● **WHAT TO PRODUCE**
Every record below is to be retyped exactly, with the pictures left out.

[Stored data]
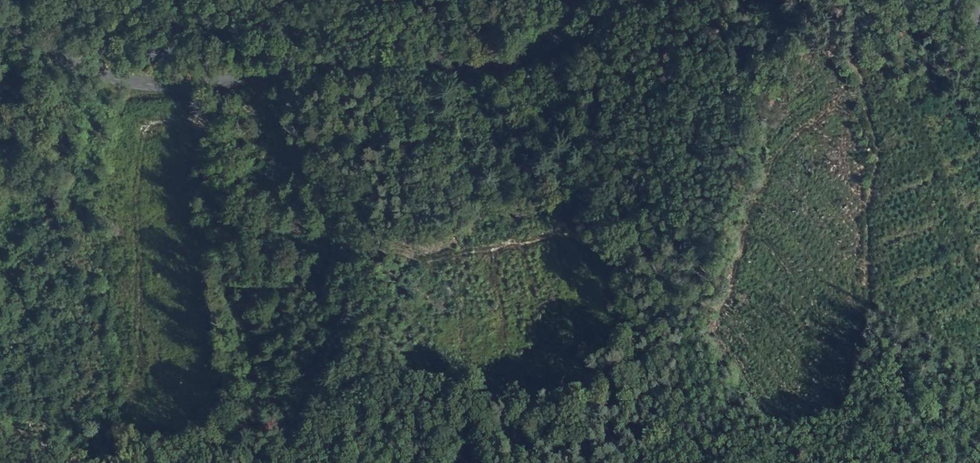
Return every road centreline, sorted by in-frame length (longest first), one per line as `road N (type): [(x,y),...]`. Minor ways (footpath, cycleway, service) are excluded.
road 1 (secondary): [(584,0),(563,37),(534,59),(498,69),(360,62),(154,84),(100,74),(0,31)]
road 2 (track): [(140,462),(0,420)]

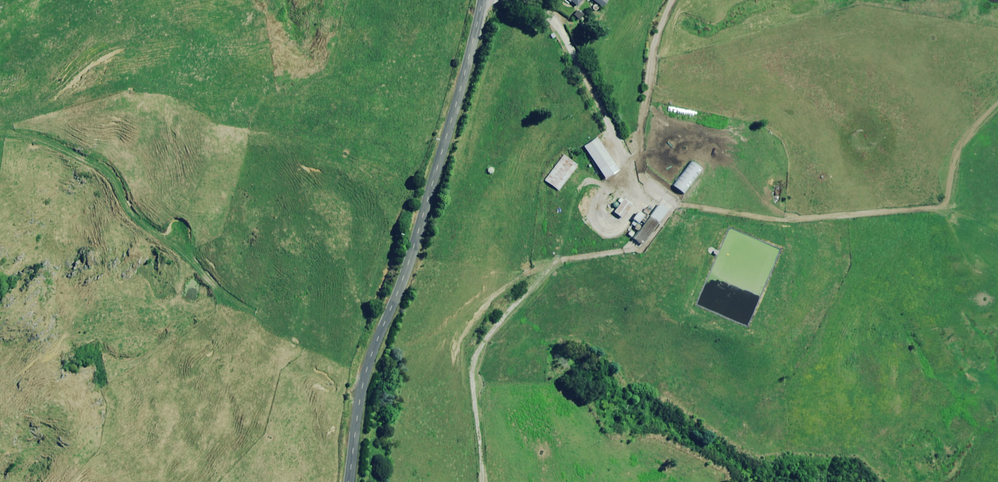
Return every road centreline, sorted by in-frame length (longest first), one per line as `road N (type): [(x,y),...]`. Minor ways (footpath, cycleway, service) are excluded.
road 1 (unclassified): [(348,481),(366,372),(422,220),(482,0)]
road 2 (track): [(628,162),(677,203),(775,220),(938,207),(949,196),(958,151),(997,106)]
road 3 (track): [(482,481),(472,374),(486,340),(559,261),(642,249),(677,203)]
road 4 (track): [(628,162),(637,154),(653,46),(672,0)]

● **SOLUTION FOR THIS TASK**
Return every road centreline, sorted by in-frame length (longest first), one per line as `road N (type): [(x,y),...]`. Minor ways (footpath, cycleway, service) are excluded.
road 1 (secondary): [(584,0),(563,37),(534,59),(498,69),(360,62),(154,84),(100,74),(0,31)]
road 2 (track): [(140,462),(0,420)]

Return every road centreline, sorted by in-frame length (longest first), one per line as `road N (type): [(x,y),...]`. Minor ways (footpath, cycleway, service) are excluded.
road 1 (unclassified): [(348,481),(366,372),(422,220),(482,0)]
road 2 (track): [(628,162),(677,203),(775,220),(938,207),(949,196),(958,151),(997,106)]
road 3 (track): [(482,481),(472,374),(486,340),(559,261),(642,249),(677,203)]
road 4 (track): [(628,162),(637,154),(653,46),(672,0)]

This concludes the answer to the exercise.